Material supplied: Begin

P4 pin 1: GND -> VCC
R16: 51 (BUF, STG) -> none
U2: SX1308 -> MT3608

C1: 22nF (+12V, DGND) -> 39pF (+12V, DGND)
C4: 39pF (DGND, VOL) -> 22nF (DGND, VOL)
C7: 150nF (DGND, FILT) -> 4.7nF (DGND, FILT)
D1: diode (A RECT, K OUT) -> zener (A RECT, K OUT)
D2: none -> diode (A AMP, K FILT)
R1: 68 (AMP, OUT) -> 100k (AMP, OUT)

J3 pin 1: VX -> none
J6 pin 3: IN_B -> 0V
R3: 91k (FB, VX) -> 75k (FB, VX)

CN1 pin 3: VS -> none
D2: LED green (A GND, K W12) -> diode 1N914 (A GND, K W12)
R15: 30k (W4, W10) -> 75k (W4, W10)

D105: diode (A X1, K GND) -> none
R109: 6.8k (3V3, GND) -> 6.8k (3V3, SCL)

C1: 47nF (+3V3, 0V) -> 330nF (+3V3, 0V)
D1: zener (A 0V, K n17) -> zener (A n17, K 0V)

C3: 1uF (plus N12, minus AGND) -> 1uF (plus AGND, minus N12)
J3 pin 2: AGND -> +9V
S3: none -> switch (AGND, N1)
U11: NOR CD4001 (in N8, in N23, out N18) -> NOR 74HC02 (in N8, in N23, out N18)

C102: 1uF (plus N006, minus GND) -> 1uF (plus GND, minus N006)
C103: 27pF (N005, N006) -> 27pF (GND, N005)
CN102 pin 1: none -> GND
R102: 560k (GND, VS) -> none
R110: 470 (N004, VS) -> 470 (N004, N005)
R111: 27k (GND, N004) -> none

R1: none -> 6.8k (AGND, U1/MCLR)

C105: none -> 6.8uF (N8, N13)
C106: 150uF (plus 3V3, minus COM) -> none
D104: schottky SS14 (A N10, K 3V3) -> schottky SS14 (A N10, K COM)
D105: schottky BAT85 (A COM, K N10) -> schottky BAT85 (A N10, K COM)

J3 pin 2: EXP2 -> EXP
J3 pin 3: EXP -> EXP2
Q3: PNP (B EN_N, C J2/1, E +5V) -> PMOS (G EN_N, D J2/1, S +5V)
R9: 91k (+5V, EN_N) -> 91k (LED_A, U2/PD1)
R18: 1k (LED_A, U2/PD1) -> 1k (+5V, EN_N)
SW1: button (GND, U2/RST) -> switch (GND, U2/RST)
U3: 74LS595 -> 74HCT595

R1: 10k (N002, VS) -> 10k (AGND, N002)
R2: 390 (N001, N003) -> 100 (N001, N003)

Material supplied: End

Lines above that contain the string "minus" make up the answer.

_Written answer_:
C3: 1uF (plus N12, minus AGND) -> 1uF (plus AGND, minus N12)
C102: 1uF (plus N006, minus GND) -> 1uF (plus GND, minus N006)
C106: 150uF (plus 3V3, minus COM) -> none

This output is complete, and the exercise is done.